Data extracts:

---+---

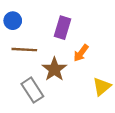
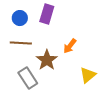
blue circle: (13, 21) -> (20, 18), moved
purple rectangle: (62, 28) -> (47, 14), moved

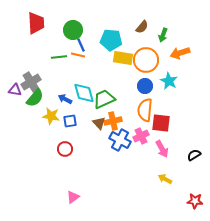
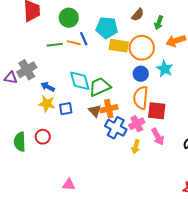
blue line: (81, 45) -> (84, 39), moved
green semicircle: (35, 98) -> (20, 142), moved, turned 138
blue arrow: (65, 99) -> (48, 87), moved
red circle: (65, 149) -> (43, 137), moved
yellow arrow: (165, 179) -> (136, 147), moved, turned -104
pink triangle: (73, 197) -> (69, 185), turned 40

---+---

Exercise goal:
Within the listing above, write out the stretch from the line with "purple rectangle: (62, 28) -> (47, 14), moved" through the line with "yellow arrow: (165, 179)" exactly. Any pictures are to be left out.

Worked solution:
purple rectangle: (62, 28) -> (47, 14), moved

blue line: (81, 45) -> (84, 39), moved
green semicircle: (35, 98) -> (20, 142), moved, turned 138
blue arrow: (65, 99) -> (48, 87), moved
red circle: (65, 149) -> (43, 137), moved
yellow arrow: (165, 179) -> (136, 147), moved, turned -104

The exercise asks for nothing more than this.